Could you reproduce verbatim the stretch of rows from the very beginning through the line that contains "Question: Considering the positions of matte plastic"? Include both of those end lines.

======== Supplied records ========

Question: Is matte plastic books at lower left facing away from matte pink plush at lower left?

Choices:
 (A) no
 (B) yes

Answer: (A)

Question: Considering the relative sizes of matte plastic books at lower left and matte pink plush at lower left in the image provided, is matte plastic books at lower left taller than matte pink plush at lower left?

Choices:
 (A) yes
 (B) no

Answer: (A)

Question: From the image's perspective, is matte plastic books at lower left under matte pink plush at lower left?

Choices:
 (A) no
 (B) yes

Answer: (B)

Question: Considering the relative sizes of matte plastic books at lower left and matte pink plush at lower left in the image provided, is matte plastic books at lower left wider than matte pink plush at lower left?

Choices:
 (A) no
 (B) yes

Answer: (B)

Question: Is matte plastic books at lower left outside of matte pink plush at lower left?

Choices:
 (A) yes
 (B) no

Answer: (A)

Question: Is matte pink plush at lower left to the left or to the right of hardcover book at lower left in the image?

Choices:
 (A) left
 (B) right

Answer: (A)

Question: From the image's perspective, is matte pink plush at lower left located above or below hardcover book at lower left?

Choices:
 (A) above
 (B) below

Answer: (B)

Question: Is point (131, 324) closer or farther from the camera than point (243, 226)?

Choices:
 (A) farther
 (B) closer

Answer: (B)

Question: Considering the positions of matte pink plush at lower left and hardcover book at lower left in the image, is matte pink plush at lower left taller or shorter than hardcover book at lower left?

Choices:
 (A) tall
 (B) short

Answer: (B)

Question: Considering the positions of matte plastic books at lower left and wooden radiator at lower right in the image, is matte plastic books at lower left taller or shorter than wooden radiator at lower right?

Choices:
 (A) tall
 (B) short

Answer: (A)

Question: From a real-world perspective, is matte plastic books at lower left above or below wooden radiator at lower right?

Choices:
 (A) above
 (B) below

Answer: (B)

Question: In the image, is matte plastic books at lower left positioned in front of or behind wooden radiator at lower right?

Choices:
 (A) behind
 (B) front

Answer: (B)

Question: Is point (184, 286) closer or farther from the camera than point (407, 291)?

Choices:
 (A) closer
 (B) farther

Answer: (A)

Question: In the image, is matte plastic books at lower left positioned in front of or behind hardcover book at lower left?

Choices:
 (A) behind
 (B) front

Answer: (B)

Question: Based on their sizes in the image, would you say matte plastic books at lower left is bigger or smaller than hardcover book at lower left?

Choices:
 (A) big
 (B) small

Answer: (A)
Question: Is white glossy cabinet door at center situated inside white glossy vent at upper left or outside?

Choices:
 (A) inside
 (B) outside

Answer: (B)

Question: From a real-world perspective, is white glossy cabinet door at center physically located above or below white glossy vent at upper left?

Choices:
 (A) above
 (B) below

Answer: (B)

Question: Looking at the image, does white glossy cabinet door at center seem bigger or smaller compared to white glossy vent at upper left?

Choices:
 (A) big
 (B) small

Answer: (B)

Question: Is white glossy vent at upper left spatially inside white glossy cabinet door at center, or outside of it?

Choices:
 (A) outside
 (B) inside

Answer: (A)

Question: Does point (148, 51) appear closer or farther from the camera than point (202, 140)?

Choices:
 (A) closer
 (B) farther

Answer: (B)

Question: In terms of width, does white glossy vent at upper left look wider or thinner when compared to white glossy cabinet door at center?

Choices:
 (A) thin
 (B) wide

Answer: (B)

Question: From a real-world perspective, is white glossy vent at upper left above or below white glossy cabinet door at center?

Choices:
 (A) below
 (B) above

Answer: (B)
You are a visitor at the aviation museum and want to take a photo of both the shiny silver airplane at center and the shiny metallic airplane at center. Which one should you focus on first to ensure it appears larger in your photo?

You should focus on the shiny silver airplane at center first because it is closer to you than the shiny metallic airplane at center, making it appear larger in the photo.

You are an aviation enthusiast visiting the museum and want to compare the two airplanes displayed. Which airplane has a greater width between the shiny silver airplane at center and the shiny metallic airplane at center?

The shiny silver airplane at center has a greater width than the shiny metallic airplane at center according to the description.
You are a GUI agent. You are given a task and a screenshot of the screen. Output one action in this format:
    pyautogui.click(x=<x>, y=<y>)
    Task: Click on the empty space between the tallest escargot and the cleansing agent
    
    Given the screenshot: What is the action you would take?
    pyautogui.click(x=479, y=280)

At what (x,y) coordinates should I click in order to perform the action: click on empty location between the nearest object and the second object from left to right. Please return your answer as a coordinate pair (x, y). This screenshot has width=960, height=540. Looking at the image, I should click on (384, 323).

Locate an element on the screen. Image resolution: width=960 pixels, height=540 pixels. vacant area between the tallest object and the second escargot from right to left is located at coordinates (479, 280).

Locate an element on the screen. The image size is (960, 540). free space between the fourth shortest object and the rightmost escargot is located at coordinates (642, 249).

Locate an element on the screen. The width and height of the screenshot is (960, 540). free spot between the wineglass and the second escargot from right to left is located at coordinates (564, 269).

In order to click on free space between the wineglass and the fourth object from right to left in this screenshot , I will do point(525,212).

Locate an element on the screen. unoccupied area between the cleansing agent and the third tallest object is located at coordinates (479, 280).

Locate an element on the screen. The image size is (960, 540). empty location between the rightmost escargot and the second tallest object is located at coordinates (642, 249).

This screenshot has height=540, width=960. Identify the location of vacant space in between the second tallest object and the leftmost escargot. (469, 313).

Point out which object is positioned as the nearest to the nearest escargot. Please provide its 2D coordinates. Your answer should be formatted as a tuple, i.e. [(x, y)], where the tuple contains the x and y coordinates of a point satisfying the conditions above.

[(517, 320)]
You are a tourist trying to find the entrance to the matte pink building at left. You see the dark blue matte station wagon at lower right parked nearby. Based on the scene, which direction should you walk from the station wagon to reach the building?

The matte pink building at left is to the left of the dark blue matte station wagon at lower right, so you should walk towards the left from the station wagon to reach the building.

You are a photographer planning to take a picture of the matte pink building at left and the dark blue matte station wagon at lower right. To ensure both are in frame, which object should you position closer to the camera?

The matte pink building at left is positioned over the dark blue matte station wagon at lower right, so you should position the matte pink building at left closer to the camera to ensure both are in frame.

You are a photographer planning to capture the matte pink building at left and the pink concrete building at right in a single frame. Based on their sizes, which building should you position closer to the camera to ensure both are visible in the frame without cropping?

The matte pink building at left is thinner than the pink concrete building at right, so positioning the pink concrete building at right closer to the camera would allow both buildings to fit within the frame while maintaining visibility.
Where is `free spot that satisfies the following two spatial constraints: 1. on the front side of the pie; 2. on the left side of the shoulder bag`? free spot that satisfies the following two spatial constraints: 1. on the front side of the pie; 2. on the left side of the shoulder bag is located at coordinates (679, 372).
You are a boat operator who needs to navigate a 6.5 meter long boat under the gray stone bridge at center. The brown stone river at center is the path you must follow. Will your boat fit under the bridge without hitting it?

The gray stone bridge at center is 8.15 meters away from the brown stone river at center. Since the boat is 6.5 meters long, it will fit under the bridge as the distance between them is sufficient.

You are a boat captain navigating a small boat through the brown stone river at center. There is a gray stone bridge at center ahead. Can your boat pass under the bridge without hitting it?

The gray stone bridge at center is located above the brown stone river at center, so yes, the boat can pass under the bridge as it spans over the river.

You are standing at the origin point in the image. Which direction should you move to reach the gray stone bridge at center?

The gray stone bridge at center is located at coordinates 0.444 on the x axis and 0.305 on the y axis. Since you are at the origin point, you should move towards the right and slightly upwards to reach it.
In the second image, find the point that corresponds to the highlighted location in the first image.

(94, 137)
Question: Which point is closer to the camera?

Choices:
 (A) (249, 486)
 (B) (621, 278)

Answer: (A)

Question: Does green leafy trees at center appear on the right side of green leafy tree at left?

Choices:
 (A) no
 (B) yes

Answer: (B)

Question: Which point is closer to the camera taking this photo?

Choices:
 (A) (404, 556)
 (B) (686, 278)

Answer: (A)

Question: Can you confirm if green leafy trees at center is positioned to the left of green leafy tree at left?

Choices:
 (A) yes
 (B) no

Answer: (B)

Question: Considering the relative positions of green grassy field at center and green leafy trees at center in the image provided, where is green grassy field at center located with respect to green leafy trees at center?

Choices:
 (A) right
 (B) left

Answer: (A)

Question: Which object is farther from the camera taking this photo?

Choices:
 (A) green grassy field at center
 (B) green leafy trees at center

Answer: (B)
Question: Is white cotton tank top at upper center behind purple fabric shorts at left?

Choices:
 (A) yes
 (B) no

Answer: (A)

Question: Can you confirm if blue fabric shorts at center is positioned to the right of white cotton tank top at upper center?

========

*Exercise answer:*
Question: Is matte plastic books at lower left facing away from matte pink plush at lower left?

Choices:
 (A) no
 (B) yes

Answer: (A)

Question: Considering the relative sizes of matte plastic books at lower left and matte pink plush at lower left in the image provided, is matte plastic books at lower left taller than matte pink plush at lower left?

Choices:
 (A) yes
 (B) no

Answer: (A)

Question: From the image's perspective, is matte plastic books at lower left under matte pink plush at lower left?

Choices:
 (A) no
 (B) yes

Answer: (B)

Question: Considering the relative sizes of matte plastic books at lower left and matte pink plush at lower left in the image provided, is matte plastic books at lower left wider than matte pink plush at lower left?

Choices:
 (A) no
 (B) yes

Answer: (B)

Question: Is matte plastic books at lower left outside of matte pink plush at lower left?

Choices:
 (A) yes
 (B) no

Answer: (A)

Question: Is matte pink plush at lower left to the left or to the right of hardcover book at lower left in the image?

Choices:
 (A) left
 (B) right

Answer: (A)

Question: From the image's perspective, is matte pink plush at lower left located above or below hardcover book at lower left?

Choices:
 (A) above
 (B) below

Answer: (B)

Question: Is point (131, 324) closer or farther from the camera than point (243, 226)?

Choices:
 (A) farther
 (B) closer

Answer: (B)

Question: Considering the positions of matte pink plush at lower left and hardcover book at lower left in the image, is matte pink plush at lower left taller or shorter than hardcover book at lower left?

Choices:
 (A) tall
 (B) short

Answer: (B)

Question: Considering the positions of matte plastic books at lower left and wooden radiator at lower right in the image, is matte plastic books at lower left taller or shorter than wooden radiator at lower right?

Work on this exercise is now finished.